### Assigned task:
Lines with the string "none" must each be copied from the listing.

### Data in this exercise:
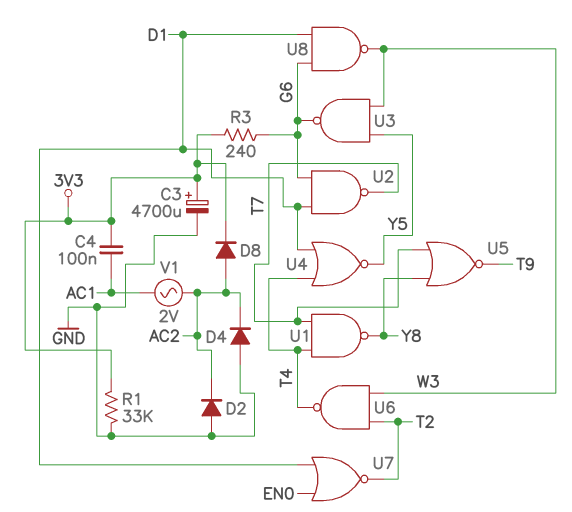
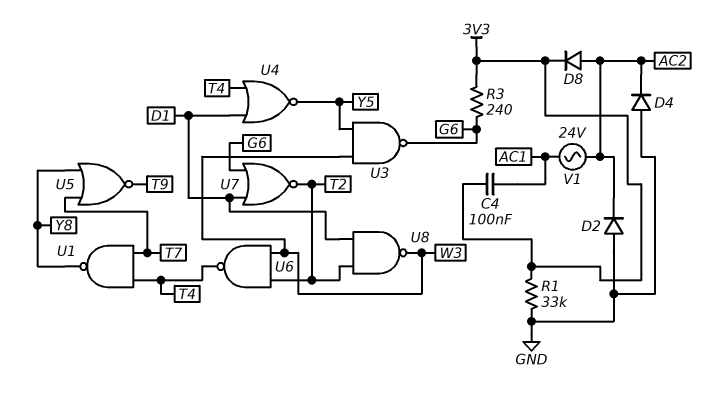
C3: 4700uF (plus 3V3, minus GND) -> none
U2: NAND (in D1, in G6, out T7) -> none
U7: NOR (in D1, in EN0, out T2) -> NOR (in D1, in G6, out T2)
U8: NAND (in D1, in G6, out W3) -> NAND (in D1, in T2, out W3)
V1: AC 2V (AC1, AC2) -> AC 24V (AC1, AC2)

### Solution to this problem:
C3: 4700uF (plus 3V3, minus GND) -> none
U2: NAND (in D1, in G6, out T7) -> none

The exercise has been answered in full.